Object change descriptions:
════════════════
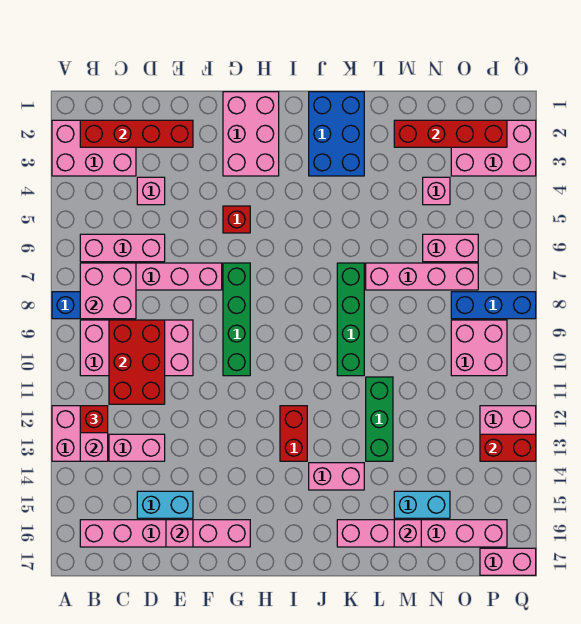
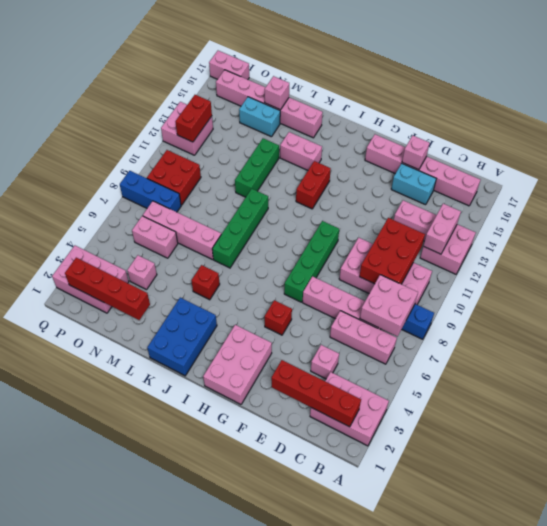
red brick B12 level 3 -> red brick K5 level 1
pink brick O9:P10 level 1 -> red brick O9:P10 level 1
red brick P13:Q13 level 2 -> red brick P12:P13 level 2

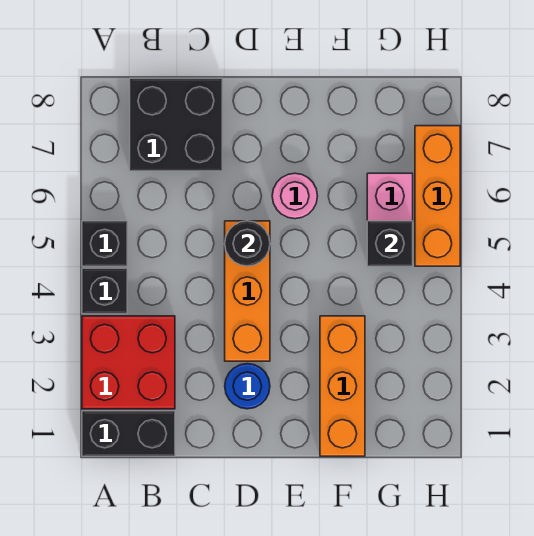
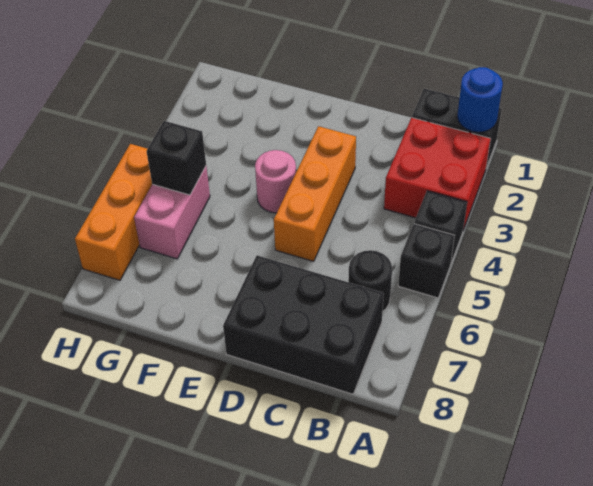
black brick B7:C8 level 1 -> black brick B7:D8 level 1
blue round brick D2 level 1 -> blue round brick A1 level 2
black round brick D5 level 2 -> black round brick B6 level 1
pink round brick E6 level 1 -> pink round brick E4 level 1
orange brick F1:F3 level 1 -> none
════════════════
WHAT YOU WILL DO: Start at the line with "pink round brick E6" and stop at the end of the records. Write those lines out exactly and add nothing.

REPLY:
pink round brick E6 level 1 -> pink round brick E4 level 1
orange brick F1:F3 level 1 -> none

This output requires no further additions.